** Opening Input material block **

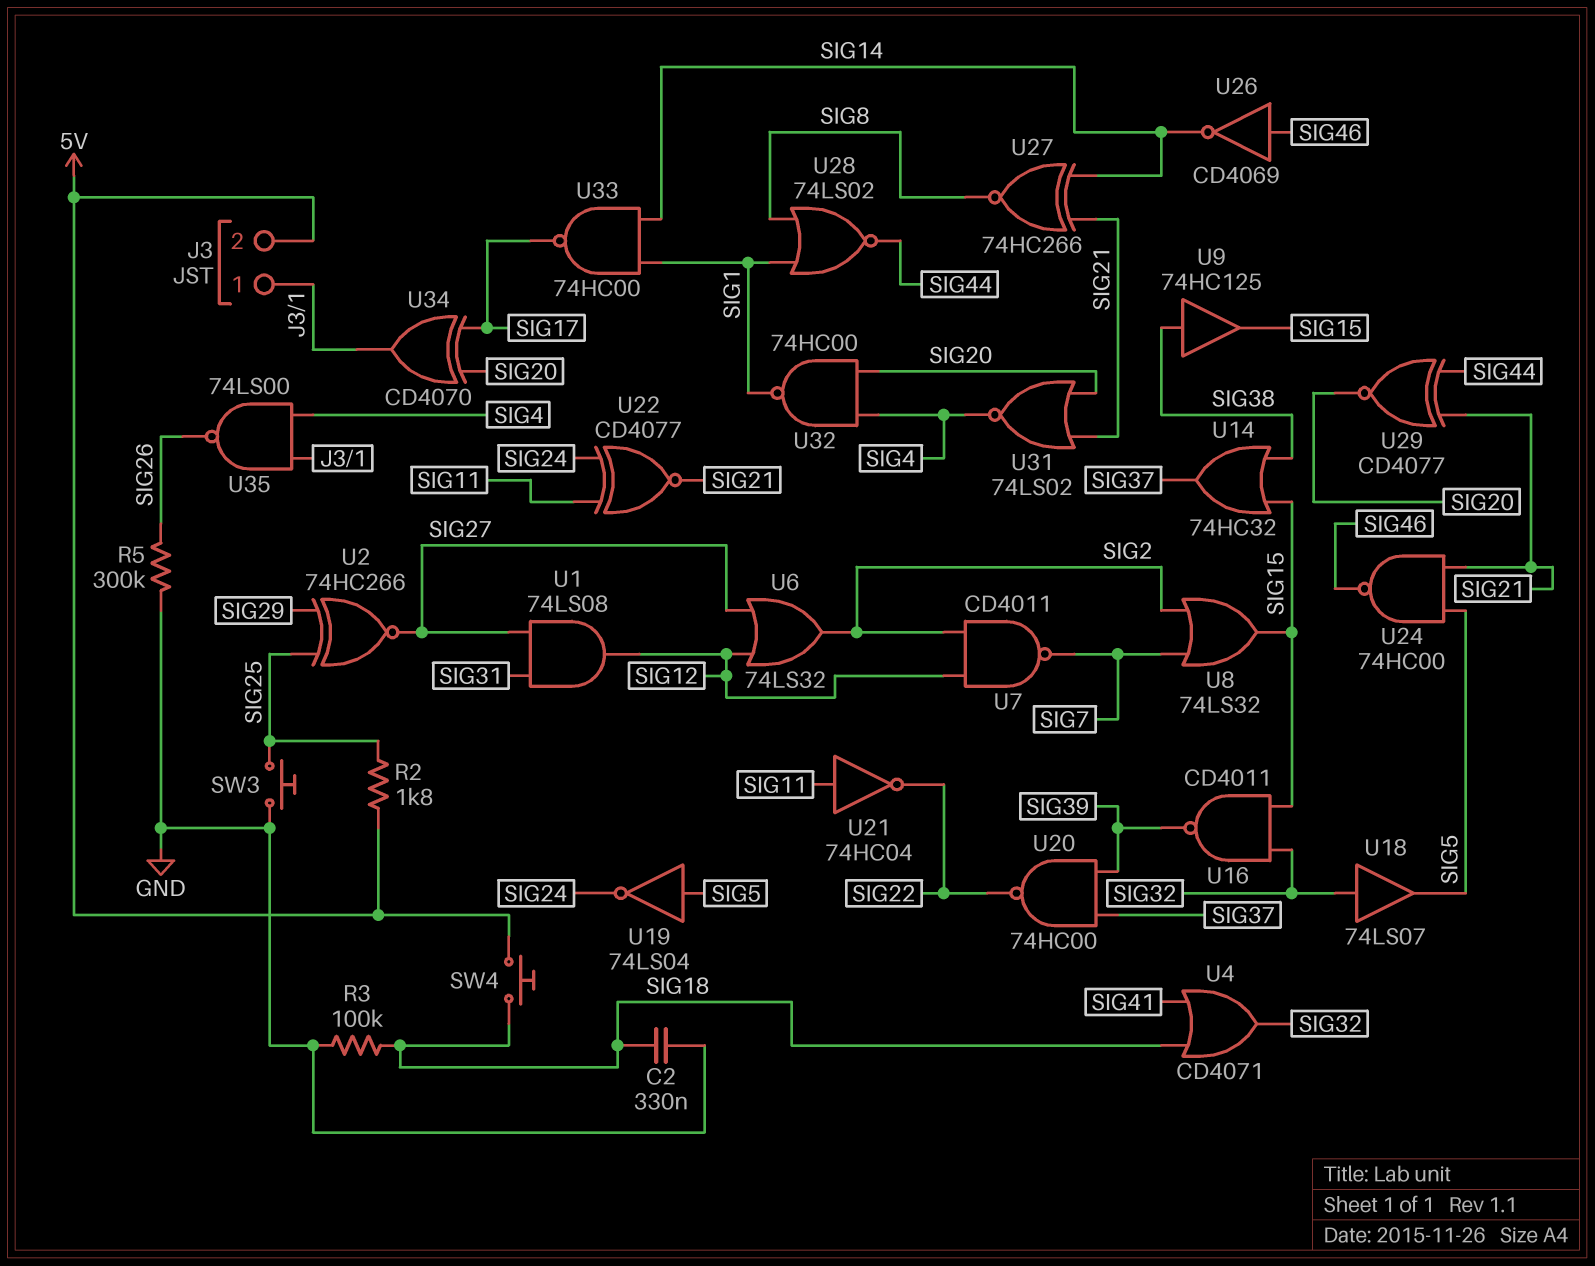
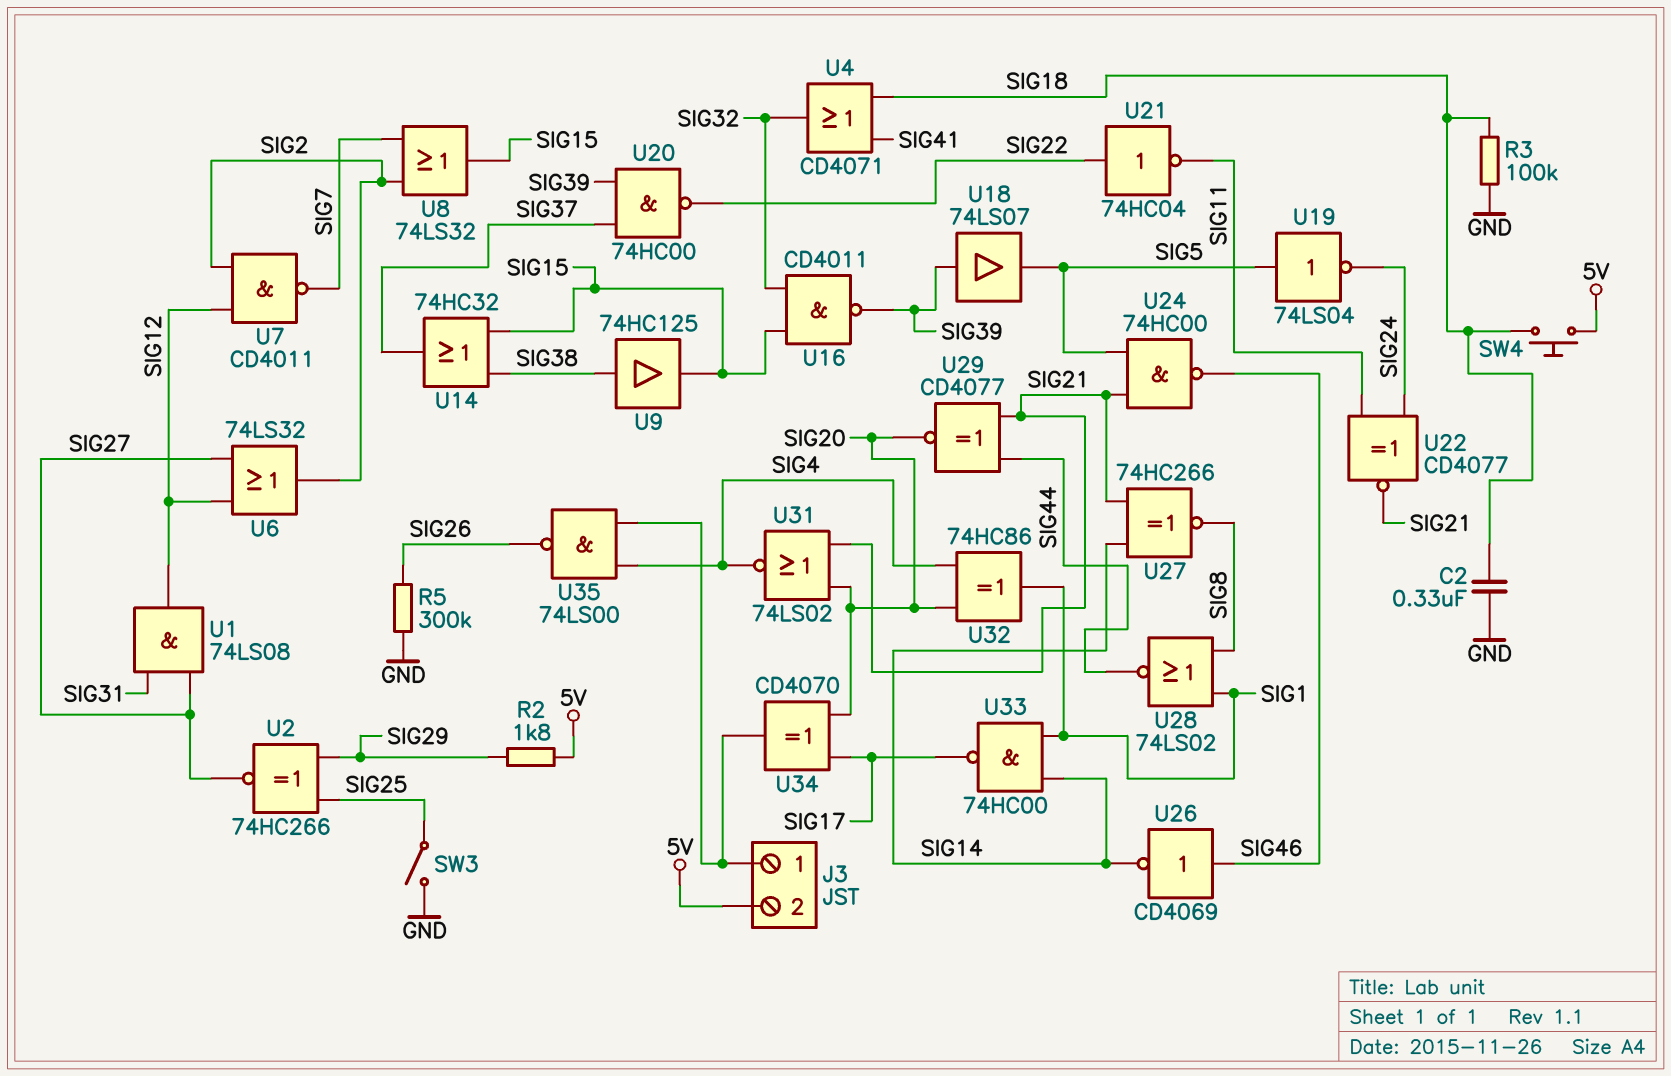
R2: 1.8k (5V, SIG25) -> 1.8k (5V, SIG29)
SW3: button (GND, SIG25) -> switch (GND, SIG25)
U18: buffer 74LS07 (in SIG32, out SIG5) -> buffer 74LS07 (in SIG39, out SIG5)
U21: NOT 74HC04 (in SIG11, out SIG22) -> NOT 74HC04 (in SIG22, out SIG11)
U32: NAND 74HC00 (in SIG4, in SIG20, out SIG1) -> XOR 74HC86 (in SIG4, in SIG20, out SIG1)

** Closing Input material block **

- [Exercise objective]:
Copy the entries above faithfully and omit every image.

- [Reply to the task]:
R2: 1.8k (5V, SIG25) -> 1.8k (5V, SIG29)
SW3: button (GND, SIG25) -> switch (GND, SIG25)
U18: buffer 74LS07 (in SIG32, out SIG5) -> buffer 74LS07 (in SIG39, out SIG5)
U21: NOT 74HC04 (in SIG11, out SIG22) -> NOT 74HC04 (in SIG22, out SIG11)
U32: NAND 74HC00 (in SIG4, in SIG20, out SIG1) -> XOR 74HC86 (in SIG4, in SIG20, out SIG1)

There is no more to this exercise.